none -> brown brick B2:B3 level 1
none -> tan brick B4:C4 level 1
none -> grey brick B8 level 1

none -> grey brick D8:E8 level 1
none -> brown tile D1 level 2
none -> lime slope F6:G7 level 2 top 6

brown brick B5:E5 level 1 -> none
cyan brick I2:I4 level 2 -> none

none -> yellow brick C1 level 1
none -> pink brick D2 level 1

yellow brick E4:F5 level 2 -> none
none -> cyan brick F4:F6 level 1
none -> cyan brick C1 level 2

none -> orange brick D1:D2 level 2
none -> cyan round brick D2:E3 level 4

TASK OBJECTIVE -> The response must be an exact reproduction of all the entries.

OUTPUT FOR THIS TASK ->
none -> brown brick B2:B3 level 1
none -> tan brick B4:C4 level 1
none -> grey brick B8 level 1

none -> grey brick D8:E8 level 1
none -> brown tile D1 level 2
none -> lime slope F6:G7 level 2 top 6

brown brick B5:E5 level 1 -> none
cyan brick I2:I4 level 2 -> none

none -> yellow brick C1 level 1
none -> pink brick D2 level 1

yellow brick E4:F5 level 2 -> none
none -> cyan brick F4:F6 level 1
none -> cyan brick C1 level 2

none -> orange brick D1:D2 level 2
none -> cyan round brick D2:E3 level 4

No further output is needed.